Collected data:
=== Section Start ===

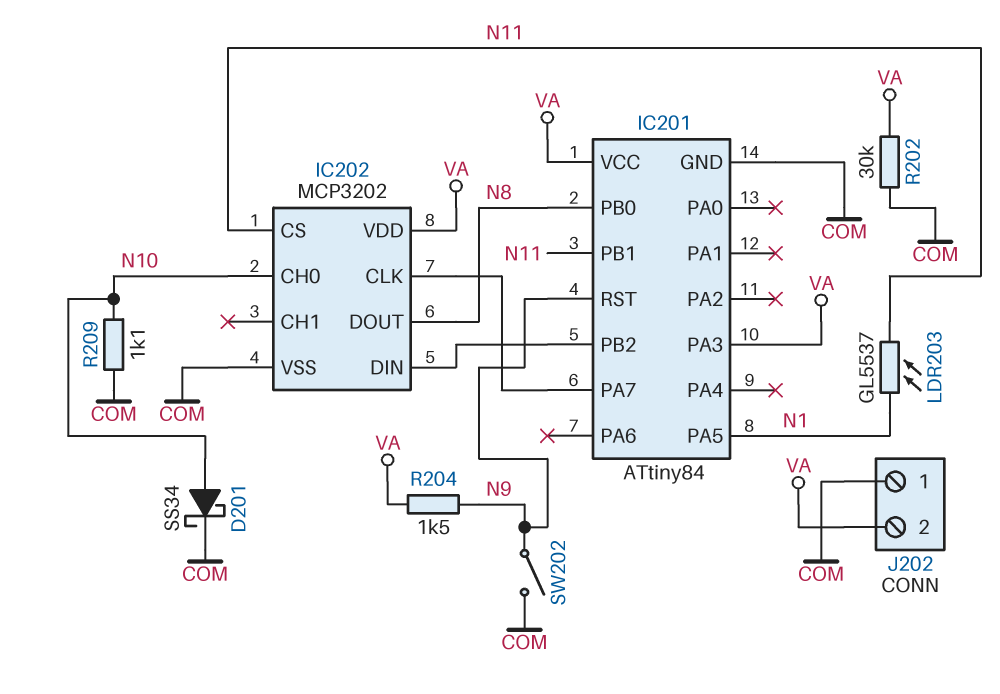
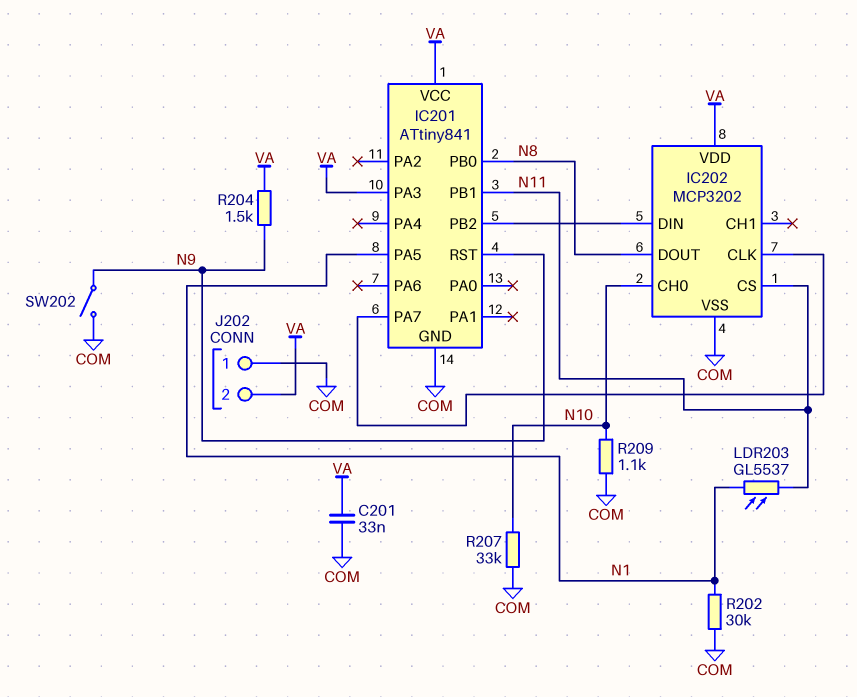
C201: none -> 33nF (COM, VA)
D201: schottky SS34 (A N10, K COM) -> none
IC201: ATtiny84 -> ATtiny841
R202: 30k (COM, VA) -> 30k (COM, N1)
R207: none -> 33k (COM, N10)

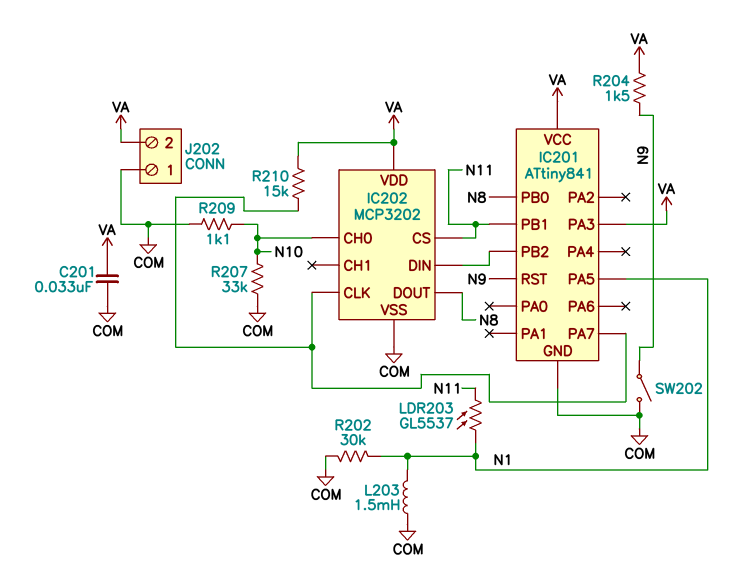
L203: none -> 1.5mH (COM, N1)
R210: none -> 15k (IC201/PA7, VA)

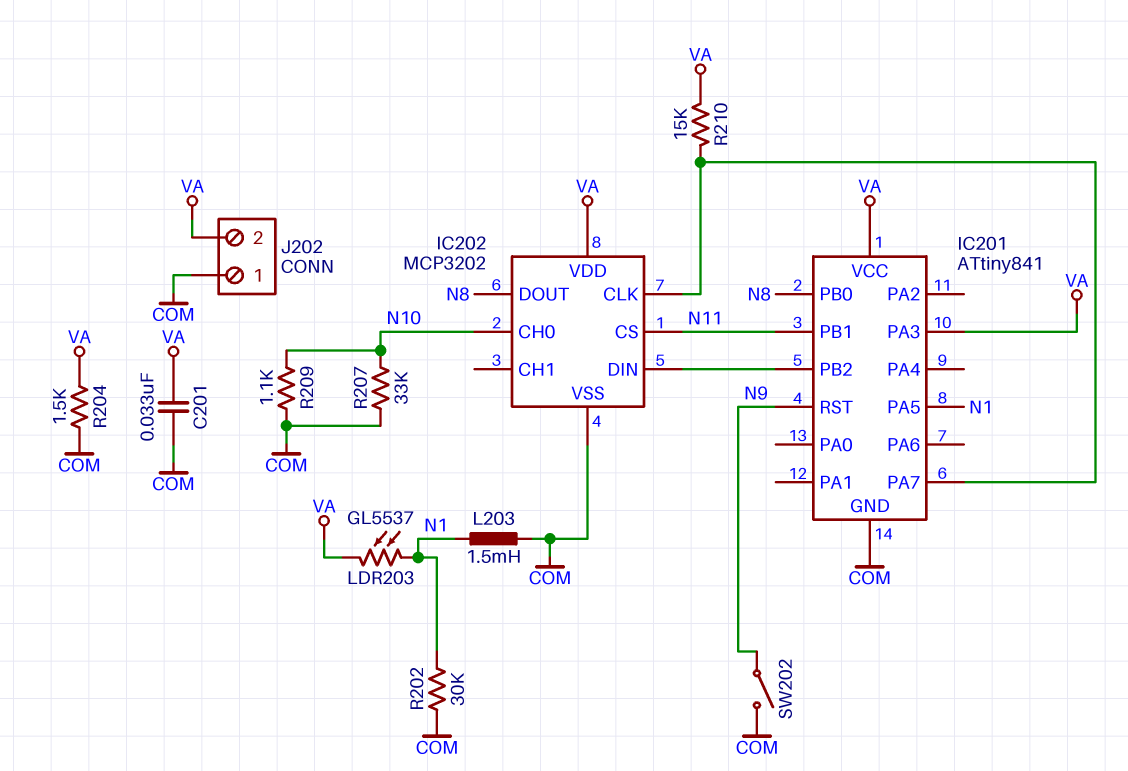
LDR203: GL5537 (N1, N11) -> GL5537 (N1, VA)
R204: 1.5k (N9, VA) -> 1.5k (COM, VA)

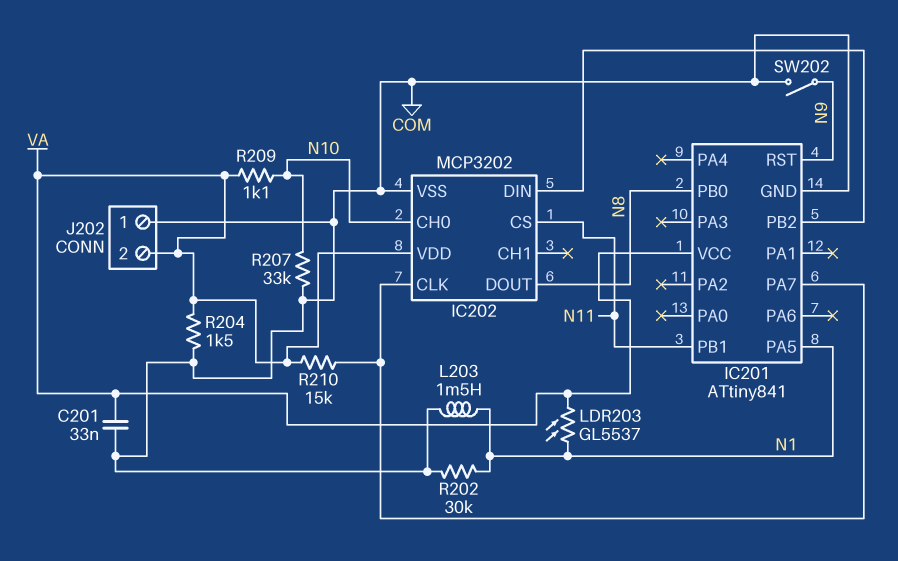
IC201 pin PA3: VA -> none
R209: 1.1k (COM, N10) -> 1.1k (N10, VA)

=== Section End ===

(WORK REQUEST): Please copy exactly the lines from the one containing "D201: schottky SS34 (A N10, K COM) -> none" through the last line of the records, both ends included, and leave out any pictures.

(ANSWER TO THIS EXERCISE):
D201: schottky SS34 (A N10, K COM) -> none
IC201: ATtiny84 -> ATtiny841
R202: 30k (COM, VA) -> 30k (COM, N1)
R207: none -> 33k (COM, N10)

L203: none -> 1.5mH (COM, N1)
R210: none -> 15k (IC201/PA7, VA)

LDR203: GL5537 (N1, N11) -> GL5537 (N1, VA)
R204: 1.5k (N9, VA) -> 1.5k (COM, VA)

IC201 pin PA3: VA -> none
R209: 1.1k (COM, N10) -> 1.1k (N10, VA)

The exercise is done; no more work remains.